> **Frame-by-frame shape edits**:
_____

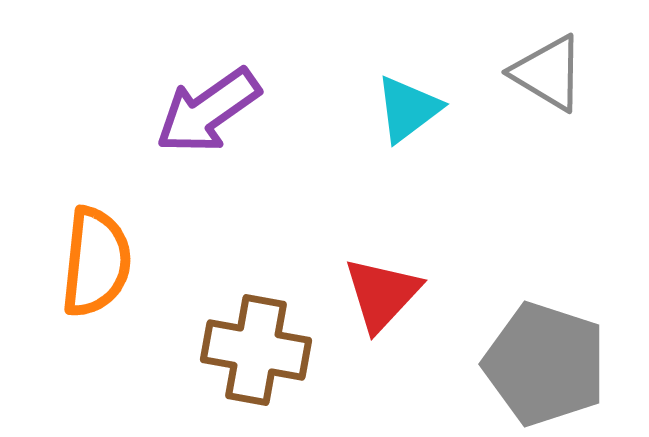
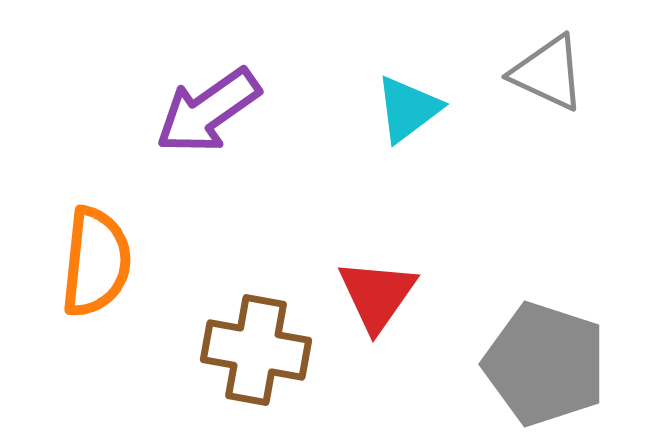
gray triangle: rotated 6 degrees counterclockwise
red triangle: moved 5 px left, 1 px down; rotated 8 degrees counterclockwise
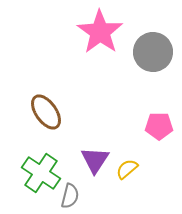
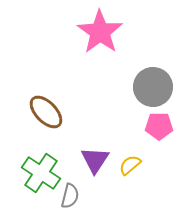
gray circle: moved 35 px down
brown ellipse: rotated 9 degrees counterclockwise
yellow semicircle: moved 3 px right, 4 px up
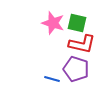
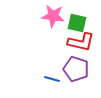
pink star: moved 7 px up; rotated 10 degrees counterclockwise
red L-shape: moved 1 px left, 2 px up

_____

> **Your goal**:
Each line of the entries above that contains "left" must be copied into the answer.

> **Output for this task**:
red triangle: moved 5 px left, 1 px down; rotated 8 degrees counterclockwise
red L-shape: moved 1 px left, 2 px up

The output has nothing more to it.